***** EXERCISE INPUT
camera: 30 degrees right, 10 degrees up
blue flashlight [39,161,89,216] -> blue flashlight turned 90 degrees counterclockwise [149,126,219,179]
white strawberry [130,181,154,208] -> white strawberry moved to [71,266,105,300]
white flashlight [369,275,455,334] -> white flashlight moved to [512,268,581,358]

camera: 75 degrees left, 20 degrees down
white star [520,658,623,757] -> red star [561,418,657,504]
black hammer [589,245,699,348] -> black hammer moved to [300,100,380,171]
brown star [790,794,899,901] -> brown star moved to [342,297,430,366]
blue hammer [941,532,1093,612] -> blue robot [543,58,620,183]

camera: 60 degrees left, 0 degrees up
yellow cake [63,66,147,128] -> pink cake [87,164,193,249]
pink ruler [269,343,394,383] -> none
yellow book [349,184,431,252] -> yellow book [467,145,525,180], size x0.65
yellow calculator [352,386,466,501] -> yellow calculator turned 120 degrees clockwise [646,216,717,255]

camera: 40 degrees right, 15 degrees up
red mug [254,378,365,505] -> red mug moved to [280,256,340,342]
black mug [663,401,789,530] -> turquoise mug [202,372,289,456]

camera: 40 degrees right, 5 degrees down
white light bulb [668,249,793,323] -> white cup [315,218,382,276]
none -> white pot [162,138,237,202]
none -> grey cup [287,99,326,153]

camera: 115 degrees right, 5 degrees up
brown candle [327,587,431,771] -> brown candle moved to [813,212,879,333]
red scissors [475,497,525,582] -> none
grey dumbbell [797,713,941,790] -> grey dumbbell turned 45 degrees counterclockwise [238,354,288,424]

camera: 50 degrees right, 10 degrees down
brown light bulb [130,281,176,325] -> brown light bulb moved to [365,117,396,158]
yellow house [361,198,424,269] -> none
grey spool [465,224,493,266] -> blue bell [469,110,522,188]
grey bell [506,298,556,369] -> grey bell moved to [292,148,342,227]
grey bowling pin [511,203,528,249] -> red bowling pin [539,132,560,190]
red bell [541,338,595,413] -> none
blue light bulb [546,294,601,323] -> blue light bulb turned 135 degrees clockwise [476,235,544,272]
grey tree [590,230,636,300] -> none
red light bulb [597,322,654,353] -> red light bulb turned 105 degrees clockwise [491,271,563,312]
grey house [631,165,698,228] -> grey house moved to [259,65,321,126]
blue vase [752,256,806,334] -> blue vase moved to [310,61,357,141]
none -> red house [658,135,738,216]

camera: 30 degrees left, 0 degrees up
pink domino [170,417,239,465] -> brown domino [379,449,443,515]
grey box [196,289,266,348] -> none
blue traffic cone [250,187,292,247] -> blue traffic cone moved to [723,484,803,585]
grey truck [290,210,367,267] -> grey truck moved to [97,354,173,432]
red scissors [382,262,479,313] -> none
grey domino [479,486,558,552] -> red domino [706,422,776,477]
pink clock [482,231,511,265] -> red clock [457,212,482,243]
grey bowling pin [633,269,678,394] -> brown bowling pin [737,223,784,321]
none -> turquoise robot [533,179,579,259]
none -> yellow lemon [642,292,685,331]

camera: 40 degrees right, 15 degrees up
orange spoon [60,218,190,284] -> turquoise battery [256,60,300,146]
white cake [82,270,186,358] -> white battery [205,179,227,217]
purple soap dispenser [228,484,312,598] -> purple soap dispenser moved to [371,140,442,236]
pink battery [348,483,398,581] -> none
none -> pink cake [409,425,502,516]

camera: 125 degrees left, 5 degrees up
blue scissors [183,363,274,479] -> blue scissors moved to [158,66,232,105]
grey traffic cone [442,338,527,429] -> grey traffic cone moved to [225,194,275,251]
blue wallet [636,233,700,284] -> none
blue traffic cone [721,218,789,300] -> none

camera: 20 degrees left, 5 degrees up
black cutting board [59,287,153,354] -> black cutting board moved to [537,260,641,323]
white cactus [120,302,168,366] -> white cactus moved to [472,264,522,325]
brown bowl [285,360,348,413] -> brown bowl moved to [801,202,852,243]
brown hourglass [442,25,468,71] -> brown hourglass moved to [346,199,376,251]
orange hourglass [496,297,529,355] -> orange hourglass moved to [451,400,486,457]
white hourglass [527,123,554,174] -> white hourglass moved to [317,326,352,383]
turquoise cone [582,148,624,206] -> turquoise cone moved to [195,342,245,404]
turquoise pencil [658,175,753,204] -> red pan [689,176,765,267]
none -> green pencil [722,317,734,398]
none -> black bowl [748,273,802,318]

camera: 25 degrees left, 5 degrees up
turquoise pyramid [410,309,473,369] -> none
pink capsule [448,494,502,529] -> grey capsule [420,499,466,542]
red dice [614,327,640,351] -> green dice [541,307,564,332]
**********
** EXERCISE **
Between the first line of the entries above and the line with "camera: 75 degrees left, 20 degrees down", both included, copy every line exactly and nothing outside that range.

** OUTPUT FOR THIS TASK **
camera: 30 degrees right, 10 degrees up
blue flashlight [39,161,89,216] -> blue flashlight turned 90 degrees counterclockwise [149,126,219,179]
white strawberry [130,181,154,208] -> white strawberry moved to [71,266,105,300]
white flashlight [369,275,455,334] -> white flashlight moved to [512,268,581,358]

camera: 75 degrees left, 20 degrees down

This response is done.